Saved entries
BEGIN

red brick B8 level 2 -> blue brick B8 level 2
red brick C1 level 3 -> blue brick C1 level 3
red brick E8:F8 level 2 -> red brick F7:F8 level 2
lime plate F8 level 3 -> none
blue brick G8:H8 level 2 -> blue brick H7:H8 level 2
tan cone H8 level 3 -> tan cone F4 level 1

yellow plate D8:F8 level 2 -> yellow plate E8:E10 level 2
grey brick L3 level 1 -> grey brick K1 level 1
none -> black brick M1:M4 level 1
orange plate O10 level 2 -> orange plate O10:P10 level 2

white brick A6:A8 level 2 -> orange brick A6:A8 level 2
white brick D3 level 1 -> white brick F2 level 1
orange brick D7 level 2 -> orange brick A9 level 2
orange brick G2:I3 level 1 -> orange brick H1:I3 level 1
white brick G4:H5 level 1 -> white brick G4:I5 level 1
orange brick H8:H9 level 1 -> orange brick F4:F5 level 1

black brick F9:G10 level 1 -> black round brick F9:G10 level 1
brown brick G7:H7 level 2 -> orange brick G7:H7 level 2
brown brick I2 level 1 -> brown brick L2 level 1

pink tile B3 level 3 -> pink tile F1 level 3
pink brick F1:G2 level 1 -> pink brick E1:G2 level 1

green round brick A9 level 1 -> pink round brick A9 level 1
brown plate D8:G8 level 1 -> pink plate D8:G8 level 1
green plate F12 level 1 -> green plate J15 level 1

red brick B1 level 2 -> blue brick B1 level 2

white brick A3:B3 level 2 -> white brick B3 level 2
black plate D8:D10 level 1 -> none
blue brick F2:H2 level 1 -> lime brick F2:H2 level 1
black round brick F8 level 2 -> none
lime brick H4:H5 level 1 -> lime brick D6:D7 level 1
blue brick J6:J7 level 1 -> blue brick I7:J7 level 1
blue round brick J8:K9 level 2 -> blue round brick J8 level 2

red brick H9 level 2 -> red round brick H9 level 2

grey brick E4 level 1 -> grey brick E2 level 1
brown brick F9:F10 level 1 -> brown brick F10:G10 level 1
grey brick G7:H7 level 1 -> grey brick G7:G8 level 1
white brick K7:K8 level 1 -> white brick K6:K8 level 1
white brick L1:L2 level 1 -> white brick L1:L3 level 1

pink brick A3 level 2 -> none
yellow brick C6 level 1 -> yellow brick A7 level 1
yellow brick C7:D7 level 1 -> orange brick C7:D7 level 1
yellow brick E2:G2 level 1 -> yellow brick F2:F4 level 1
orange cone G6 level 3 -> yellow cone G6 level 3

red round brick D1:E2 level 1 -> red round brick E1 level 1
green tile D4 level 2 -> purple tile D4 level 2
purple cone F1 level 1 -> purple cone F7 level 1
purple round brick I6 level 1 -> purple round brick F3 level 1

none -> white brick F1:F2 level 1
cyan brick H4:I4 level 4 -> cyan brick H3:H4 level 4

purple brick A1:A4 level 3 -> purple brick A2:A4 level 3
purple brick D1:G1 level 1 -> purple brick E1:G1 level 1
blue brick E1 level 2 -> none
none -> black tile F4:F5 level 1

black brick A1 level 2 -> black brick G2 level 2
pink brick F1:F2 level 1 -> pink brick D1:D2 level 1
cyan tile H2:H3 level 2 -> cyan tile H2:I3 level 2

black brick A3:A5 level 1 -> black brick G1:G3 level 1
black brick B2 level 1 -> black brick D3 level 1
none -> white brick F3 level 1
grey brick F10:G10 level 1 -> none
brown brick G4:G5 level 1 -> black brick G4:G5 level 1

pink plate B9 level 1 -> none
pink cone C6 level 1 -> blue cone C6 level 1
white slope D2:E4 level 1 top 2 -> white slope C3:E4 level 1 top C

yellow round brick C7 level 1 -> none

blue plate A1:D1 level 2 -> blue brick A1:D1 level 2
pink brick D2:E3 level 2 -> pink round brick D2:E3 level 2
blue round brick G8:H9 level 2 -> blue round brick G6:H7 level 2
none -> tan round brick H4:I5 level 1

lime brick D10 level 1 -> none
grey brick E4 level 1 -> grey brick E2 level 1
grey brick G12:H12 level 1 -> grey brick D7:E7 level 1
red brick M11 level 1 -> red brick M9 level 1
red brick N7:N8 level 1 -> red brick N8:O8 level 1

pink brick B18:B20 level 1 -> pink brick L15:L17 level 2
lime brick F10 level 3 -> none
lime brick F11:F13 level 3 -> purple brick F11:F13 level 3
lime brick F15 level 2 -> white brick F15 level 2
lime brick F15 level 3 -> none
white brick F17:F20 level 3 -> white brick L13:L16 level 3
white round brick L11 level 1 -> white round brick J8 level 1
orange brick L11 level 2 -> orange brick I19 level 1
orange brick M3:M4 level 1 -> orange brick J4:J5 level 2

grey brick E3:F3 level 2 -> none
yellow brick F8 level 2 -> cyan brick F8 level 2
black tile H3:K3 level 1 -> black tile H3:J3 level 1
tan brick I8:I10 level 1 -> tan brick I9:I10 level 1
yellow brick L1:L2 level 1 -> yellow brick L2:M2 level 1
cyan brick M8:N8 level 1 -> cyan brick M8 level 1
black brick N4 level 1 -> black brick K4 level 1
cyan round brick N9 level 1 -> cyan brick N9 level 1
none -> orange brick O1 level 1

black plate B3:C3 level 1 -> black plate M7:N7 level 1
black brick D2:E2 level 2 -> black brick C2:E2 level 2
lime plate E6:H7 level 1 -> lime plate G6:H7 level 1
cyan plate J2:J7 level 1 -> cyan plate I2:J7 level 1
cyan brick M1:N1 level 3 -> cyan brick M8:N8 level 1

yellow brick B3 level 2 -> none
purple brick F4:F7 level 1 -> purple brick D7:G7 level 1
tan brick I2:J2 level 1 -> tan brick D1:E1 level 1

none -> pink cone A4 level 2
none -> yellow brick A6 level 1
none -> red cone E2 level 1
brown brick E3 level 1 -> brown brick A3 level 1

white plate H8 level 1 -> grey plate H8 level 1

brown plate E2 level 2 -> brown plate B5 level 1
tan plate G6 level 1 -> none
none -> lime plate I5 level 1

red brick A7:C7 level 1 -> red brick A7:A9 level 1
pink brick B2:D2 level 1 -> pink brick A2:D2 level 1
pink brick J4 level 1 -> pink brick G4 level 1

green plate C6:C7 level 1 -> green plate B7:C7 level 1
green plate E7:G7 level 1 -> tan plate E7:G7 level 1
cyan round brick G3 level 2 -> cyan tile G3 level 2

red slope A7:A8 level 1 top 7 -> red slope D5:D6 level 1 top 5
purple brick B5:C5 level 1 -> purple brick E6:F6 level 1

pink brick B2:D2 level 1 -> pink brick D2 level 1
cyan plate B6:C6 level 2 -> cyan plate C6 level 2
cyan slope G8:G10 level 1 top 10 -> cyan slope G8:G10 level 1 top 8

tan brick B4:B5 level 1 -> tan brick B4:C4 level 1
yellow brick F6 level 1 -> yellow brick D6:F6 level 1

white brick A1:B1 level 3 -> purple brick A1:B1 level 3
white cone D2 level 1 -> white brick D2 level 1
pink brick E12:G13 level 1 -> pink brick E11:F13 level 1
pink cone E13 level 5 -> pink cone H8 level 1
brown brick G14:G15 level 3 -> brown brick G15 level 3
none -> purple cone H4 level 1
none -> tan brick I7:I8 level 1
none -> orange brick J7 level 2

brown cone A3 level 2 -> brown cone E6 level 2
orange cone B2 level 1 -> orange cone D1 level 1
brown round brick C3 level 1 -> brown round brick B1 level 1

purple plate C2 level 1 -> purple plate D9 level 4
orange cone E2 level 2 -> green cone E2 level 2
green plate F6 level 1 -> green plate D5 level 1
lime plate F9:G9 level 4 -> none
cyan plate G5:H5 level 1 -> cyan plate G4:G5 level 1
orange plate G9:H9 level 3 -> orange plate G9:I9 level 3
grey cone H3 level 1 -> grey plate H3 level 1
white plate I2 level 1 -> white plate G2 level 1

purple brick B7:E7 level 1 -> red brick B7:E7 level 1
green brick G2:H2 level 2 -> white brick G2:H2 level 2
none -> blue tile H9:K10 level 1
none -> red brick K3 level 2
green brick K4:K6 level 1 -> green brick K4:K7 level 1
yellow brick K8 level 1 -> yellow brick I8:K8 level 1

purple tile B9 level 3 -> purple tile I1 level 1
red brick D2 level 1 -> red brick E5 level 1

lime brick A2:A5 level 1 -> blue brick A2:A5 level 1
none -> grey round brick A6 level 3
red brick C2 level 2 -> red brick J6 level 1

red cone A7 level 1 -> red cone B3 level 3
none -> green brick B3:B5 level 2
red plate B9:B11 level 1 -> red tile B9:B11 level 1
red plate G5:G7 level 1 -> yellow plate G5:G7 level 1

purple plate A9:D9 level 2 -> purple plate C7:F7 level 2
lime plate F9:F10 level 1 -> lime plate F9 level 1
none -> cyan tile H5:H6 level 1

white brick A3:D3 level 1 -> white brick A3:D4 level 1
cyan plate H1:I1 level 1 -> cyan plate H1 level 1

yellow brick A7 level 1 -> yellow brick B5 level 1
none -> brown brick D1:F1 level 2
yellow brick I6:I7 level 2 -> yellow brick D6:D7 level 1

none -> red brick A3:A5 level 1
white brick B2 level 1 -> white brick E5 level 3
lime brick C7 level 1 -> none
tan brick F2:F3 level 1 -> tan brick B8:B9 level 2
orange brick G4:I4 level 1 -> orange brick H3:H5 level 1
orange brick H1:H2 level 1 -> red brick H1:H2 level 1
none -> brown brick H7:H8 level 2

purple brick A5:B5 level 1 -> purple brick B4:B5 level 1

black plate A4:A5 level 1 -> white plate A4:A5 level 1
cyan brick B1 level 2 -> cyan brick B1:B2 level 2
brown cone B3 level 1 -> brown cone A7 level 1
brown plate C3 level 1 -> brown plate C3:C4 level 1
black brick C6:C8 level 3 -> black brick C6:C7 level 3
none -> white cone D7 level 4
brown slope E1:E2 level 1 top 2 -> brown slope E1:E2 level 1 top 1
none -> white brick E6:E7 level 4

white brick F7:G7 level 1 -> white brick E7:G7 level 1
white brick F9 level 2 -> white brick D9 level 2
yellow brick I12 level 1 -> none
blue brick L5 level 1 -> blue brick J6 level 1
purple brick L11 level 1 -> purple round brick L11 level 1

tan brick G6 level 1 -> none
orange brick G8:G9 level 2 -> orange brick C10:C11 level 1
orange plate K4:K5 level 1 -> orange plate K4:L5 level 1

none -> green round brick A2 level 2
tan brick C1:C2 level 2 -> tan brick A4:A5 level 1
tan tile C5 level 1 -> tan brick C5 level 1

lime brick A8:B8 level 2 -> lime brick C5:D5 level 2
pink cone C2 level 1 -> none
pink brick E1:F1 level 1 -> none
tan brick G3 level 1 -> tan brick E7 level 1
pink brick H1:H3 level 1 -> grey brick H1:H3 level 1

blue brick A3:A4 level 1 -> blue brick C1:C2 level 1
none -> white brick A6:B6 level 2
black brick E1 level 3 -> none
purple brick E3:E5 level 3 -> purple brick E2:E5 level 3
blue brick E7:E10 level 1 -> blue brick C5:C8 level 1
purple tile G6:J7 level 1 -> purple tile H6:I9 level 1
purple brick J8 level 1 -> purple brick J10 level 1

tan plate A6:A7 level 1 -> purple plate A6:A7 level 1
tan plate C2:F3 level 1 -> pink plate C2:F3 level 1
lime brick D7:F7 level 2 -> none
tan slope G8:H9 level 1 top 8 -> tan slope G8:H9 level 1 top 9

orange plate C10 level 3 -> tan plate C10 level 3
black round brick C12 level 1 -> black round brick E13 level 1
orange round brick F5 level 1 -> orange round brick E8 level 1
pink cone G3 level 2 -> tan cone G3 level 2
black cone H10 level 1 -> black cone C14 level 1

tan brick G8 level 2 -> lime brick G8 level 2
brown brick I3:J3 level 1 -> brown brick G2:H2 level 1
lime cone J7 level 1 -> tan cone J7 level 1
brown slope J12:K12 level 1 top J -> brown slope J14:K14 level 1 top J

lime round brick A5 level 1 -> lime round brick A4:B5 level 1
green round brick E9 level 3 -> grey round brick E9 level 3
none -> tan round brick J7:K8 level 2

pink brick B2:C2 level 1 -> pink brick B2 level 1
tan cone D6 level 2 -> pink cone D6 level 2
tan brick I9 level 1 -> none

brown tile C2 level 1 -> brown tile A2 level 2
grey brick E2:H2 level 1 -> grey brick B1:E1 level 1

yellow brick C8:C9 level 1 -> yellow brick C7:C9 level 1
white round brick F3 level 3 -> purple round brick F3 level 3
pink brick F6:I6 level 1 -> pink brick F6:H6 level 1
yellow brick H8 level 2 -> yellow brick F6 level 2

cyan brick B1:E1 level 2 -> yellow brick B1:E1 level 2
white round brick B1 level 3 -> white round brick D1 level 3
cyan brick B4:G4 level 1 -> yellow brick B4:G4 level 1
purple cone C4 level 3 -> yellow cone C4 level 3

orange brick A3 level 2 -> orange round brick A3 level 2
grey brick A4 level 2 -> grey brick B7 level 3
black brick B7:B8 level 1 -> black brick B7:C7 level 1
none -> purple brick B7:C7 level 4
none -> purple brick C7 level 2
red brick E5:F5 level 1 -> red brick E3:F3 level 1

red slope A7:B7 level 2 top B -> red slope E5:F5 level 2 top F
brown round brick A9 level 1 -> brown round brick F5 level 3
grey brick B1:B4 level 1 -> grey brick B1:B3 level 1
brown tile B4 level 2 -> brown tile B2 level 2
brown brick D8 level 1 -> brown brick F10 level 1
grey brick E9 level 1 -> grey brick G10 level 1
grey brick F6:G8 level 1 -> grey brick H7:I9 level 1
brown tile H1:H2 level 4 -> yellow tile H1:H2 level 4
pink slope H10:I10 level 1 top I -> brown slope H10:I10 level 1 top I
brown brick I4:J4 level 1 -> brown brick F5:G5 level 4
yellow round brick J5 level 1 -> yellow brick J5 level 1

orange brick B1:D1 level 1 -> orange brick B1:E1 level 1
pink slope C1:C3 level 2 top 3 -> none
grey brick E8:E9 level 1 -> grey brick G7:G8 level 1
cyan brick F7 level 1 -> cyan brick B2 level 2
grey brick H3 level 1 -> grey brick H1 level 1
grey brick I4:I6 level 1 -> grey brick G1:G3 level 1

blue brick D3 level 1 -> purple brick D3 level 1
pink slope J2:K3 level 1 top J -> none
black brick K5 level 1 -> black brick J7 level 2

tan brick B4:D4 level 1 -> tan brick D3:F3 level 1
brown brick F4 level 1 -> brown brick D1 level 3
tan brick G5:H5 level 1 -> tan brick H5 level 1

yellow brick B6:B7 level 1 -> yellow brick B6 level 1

END

* [EXERCISE PROMPT] Filter by the word "slope": copy every line of the data that holds it.

* [WRITTEN REPLY]
white slope D2:E4 level 1 top 2 -> white slope C3:E4 level 1 top C
red slope A7:A8 level 1 top 7 -> red slope D5:D6 level 1 top 5
cyan slope G8:G10 level 1 top 10 -> cyan slope G8:G10 level 1 top 8
brown slope E1:E2 level 1 top 2 -> brown slope E1:E2 level 1 top 1
tan slope G8:H9 level 1 top 8 -> tan slope G8:H9 level 1 top 9
brown slope J12:K12 level 1 top J -> brown slope J14:K14 level 1 top J
red slope A7:B7 level 2 top B -> red slope E5:F5 level 2 top F
pink slope H10:I10 level 1 top I -> brown slope H10:I10 level 1 top I
pink slope C1:C3 level 2 top 3 -> none
pink slope J2:K3 level 1 top J -> none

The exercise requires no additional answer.